Work order:
All entries below are to be copied precisely as they appear.
★ ★ ★
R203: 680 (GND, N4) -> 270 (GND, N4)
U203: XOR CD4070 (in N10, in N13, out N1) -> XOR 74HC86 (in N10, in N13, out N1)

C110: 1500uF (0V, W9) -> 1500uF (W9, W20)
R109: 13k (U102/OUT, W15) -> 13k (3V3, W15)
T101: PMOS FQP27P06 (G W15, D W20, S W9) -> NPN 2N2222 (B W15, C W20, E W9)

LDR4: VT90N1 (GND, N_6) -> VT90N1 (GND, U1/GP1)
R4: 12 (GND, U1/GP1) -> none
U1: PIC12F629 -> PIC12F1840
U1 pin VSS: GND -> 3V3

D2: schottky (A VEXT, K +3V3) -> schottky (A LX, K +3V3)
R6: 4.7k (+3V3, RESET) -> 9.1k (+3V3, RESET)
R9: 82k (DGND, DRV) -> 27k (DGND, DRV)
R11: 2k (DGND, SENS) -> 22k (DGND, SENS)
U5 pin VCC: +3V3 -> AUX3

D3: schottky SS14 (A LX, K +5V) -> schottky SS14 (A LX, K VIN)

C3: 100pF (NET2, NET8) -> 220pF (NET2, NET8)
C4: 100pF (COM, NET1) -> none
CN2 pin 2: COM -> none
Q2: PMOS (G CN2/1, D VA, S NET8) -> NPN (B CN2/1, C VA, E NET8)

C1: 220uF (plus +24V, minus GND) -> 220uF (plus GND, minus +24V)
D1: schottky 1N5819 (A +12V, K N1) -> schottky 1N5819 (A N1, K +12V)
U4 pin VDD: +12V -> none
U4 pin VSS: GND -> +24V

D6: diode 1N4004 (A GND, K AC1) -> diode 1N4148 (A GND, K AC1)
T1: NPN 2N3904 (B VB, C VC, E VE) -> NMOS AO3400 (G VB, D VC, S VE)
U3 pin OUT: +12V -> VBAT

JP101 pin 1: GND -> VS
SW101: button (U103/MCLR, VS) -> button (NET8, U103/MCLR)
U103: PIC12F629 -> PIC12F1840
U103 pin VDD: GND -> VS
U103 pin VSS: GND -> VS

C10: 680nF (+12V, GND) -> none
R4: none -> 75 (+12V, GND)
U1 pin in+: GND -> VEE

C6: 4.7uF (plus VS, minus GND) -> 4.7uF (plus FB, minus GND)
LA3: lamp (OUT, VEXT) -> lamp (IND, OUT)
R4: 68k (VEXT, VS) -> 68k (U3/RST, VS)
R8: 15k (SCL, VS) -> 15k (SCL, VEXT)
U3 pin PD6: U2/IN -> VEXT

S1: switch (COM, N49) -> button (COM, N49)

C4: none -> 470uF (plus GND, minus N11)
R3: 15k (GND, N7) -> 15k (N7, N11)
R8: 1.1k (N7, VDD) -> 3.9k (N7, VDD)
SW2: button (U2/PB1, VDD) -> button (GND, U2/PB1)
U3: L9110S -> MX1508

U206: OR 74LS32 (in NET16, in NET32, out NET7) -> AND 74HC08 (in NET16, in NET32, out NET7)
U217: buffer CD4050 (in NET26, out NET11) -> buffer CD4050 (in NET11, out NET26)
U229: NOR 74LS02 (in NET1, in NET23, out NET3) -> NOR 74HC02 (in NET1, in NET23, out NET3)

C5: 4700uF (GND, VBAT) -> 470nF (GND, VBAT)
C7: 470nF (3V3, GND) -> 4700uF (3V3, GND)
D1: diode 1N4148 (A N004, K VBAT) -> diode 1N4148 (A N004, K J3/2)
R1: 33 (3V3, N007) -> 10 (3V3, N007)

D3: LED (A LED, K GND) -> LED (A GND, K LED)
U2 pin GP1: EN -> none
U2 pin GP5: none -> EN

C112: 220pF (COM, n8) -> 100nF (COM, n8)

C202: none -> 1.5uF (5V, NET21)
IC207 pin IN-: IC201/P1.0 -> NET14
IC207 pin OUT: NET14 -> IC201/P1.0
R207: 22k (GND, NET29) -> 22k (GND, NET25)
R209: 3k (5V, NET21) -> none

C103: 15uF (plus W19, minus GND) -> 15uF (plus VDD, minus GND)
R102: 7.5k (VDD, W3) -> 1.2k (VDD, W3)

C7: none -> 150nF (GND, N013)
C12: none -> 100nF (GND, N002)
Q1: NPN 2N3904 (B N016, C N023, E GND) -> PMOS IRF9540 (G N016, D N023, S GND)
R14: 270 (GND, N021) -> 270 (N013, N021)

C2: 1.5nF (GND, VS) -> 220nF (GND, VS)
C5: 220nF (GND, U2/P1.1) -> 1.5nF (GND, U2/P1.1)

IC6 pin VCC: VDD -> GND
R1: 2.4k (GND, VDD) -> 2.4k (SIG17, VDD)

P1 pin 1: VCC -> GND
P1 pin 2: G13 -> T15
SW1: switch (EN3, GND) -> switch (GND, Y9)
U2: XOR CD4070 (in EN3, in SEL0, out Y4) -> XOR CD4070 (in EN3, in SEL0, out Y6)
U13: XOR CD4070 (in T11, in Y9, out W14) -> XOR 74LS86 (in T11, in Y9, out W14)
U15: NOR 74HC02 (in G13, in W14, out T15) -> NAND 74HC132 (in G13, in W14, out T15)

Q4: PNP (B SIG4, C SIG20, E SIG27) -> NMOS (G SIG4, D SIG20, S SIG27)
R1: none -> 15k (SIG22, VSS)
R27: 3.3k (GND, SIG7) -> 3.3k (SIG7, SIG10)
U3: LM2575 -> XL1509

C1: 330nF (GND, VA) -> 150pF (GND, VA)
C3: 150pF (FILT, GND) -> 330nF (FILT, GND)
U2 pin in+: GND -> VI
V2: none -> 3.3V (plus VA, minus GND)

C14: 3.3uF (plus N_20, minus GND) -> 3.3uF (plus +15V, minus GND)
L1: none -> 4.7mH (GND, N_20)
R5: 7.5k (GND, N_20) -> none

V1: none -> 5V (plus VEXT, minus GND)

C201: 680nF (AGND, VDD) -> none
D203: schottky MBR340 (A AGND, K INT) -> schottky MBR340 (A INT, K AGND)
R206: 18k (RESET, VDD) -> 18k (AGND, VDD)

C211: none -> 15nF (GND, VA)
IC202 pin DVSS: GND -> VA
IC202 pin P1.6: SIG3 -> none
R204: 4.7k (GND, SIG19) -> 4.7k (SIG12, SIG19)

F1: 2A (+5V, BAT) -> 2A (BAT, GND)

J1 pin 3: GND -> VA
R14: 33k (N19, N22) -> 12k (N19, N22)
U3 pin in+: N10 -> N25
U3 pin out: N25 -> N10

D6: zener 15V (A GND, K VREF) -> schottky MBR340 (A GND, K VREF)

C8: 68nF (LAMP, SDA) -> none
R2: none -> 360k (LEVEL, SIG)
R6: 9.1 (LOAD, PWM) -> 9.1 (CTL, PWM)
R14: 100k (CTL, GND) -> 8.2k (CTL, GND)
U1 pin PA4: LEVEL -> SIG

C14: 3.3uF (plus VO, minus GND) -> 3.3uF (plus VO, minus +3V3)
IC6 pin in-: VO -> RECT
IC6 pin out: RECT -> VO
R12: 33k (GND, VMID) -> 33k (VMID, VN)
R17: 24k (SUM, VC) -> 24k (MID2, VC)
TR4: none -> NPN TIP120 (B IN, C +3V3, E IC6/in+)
★ ★ ★
Written solution:
R203: 680 (GND, N4) -> 270 (GND, N4)
U203: XOR CD4070 (in N10, in N13, out N1) -> XOR 74HC86 (in N10, in N13, out N1)

C110: 1500uF (0V, W9) -> 1500uF (W9, W20)
R109: 13k (U102/OUT, W15) -> 13k (3V3, W15)
T101: PMOS FQP27P06 (G W15, D W20, S W9) -> NPN 2N2222 (B W15, C W20, E W9)

LDR4: VT90N1 (GND, N_6) -> VT90N1 (GND, U1/GP1)
R4: 12 (GND, U1/GP1) -> none
U1: PIC12F629 -> PIC12F1840
U1 pin VSS: GND -> 3V3

D2: schottky (A VEXT, K +3V3) -> schottky (A LX, K +3V3)
R6: 4.7k (+3V3, RESET) -> 9.1k (+3V3, RESET)
R9: 82k (DGND, DRV) -> 27k (DGND, DRV)
R11: 2k (DGND, SENS) -> 22k (DGND, SENS)
U5 pin VCC: +3V3 -> AUX3

D3: schottky SS14 (A LX, K +5V) -> schottky SS14 (A LX, K VIN)

C3: 100pF (NET2, NET8) -> 220pF (NET2, NET8)
C4: 100pF (COM, NET1) -> none
CN2 pin 2: COM -> none
Q2: PMOS (G CN2/1, D VA, S NET8) -> NPN (B CN2/1, C VA, E NET8)

C1: 220uF (plus +24V, minus GND) -> 220uF (plus GND, minus +24V)
D1: schottky 1N5819 (A +12V, K N1) -> schottky 1N5819 (A N1, K +12V)
U4 pin VDD: +12V -> none
U4 pin VSS: GND -> +24V

D6: diode 1N4004 (A GND, K AC1) -> diode 1N4148 (A GND, K AC1)
T1: NPN 2N3904 (B VB, C VC, E VE) -> NMOS AO3400 (G VB, D VC, S VE)
U3 pin OUT: +12V -> VBAT

JP101 pin 1: GND -> VS
SW101: button (U103/MCLR, VS) -> button (NET8, U103/MCLR)
U103: PIC12F629 -> PIC12F1840
U103 pin VDD: GND -> VS
U103 pin VSS: GND -> VS

C10: 680nF (+12V, GND) -> none
R4: none -> 75 (+12V, GND)
U1 pin in+: GND -> VEE

C6: 4.7uF (plus VS, minus GND) -> 4.7uF (plus FB, minus GND)
LA3: lamp (OUT, VEXT) -> lamp (IND, OUT)
R4: 68k (VEXT, VS) -> 68k (U3/RST, VS)
R8: 15k (SCL, VS) -> 15k (SCL, VEXT)
U3 pin PD6: U2/IN -> VEXT

S1: switch (COM, N49) -> button (COM, N49)

C4: none -> 470uF (plus GND, minus N11)
R3: 15k (GND, N7) -> 15k (N7, N11)
R8: 1.1k (N7, VDD) -> 3.9k (N7, VDD)
SW2: button (U2/PB1, VDD) -> button (GND, U2/PB1)
U3: L9110S -> MX1508

U206: OR 74LS32 (in NET16, in NET32, out NET7) -> AND 74HC08 (in NET16, in NET32, out NET7)
U217: buffer CD4050 (in NET26, out NET11) -> buffer CD4050 (in NET11, out NET26)
U229: NOR 74LS02 (in NET1, in NET23, out NET3) -> NOR 74HC02 (in NET1, in NET23, out NET3)

C5: 4700uF (GND, VBAT) -> 470nF (GND, VBAT)
C7: 470nF (3V3, GND) -> 4700uF (3V3, GND)
D1: diode 1N4148 (A N004, K VBAT) -> diode 1N4148 (A N004, K J3/2)
R1: 33 (3V3, N007) -> 10 (3V3, N007)

D3: LED (A LED, K GND) -> LED (A GND, K LED)
U2 pin GP1: EN -> none
U2 pin GP5: none -> EN

C112: 220pF (COM, n8) -> 100nF (COM, n8)

C202: none -> 1.5uF (5V, NET21)
IC207 pin IN-: IC201/P1.0 -> NET14
IC207 pin OUT: NET14 -> IC201/P1.0
R207: 22k (GND, NET29) -> 22k (GND, NET25)
R209: 3k (5V, NET21) -> none

C103: 15uF (plus W19, minus GND) -> 15uF (plus VDD, minus GND)
R102: 7.5k (VDD, W3) -> 1.2k (VDD, W3)

C7: none -> 150nF (GND, N013)
C12: none -> 100nF (GND, N002)
Q1: NPN 2N3904 (B N016, C N023, E GND) -> PMOS IRF9540 (G N016, D N023, S GND)
R14: 270 (GND, N021) -> 270 (N013, N021)

C2: 1.5nF (GND, VS) -> 220nF (GND, VS)
C5: 220nF (GND, U2/P1.1) -> 1.5nF (GND, U2/P1.1)

IC6 pin VCC: VDD -> GND
R1: 2.4k (GND, VDD) -> 2.4k (SIG17, VDD)

P1 pin 1: VCC -> GND
P1 pin 2: G13 -> T15
SW1: switch (EN3, GND) -> switch (GND, Y9)
U2: XOR CD4070 (in EN3, in SEL0, out Y4) -> XOR CD4070 (in EN3, in SEL0, out Y6)
U13: XOR CD4070 (in T11, in Y9, out W14) -> XOR 74LS86 (in T11, in Y9, out W14)
U15: NOR 74HC02 (in G13, in W14, out T15) -> NAND 74HC132 (in G13, in W14, out T15)

Q4: PNP (B SIG4, C SIG20, E SIG27) -> NMOS (G SIG4, D SIG20, S SIG27)
R1: none -> 15k (SIG22, VSS)
R27: 3.3k (GND, SIG7) -> 3.3k (SIG7, SIG10)
U3: LM2575 -> XL1509

C1: 330nF (GND, VA) -> 150pF (GND, VA)
C3: 150pF (FILT, GND) -> 330nF (FILT, GND)
U2 pin in+: GND -> VI
V2: none -> 3.3V (plus VA, minus GND)

C14: 3.3uF (plus N_20, minus GND) -> 3.3uF (plus +15V, minus GND)
L1: none -> 4.7mH (GND, N_20)
R5: 7.5k (GND, N_20) -> none

V1: none -> 5V (plus VEXT, minus GND)

C201: 680nF (AGND, VDD) -> none
D203: schottky MBR340 (A AGND, K INT) -> schottky MBR340 (A INT, K AGND)
R206: 18k (RESET, VDD) -> 18k (AGND, VDD)

C211: none -> 15nF (GND, VA)
IC202 pin DVSS: GND -> VA
IC202 pin P1.6: SIG3 -> none
R204: 4.7k (GND, SIG19) -> 4.7k (SIG12, SIG19)

F1: 2A (+5V, BAT) -> 2A (BAT, GND)

J1 pin 3: GND -> VA
R14: 33k (N19, N22) -> 12k (N19, N22)
U3 pin in+: N10 -> N25
U3 pin out: N25 -> N10

D6: zener 15V (A GND, K VREF) -> schottky MBR340 (A GND, K VREF)

C8: 68nF (LAMP, SDA) -> none
R2: none -> 360k (LEVEL, SIG)
R6: 9.1 (LOAD, PWM) -> 9.1 (CTL, PWM)
R14: 100k (CTL, GND) -> 8.2k (CTL, GND)
U1 pin PA4: LEVEL -> SIG

C14: 3.3uF (plus VO, minus GND) -> 3.3uF (plus VO, minus +3V3)
IC6 pin in-: VO -> RECT
IC6 pin out: RECT -> VO
R12: 33k (GND, VMID) -> 33k (VMID, VN)
R17: 24k (SUM, VC) -> 24k (MID2, VC)
TR4: none -> NPN TIP120 (B IN, C +3V3, E IC6/in+)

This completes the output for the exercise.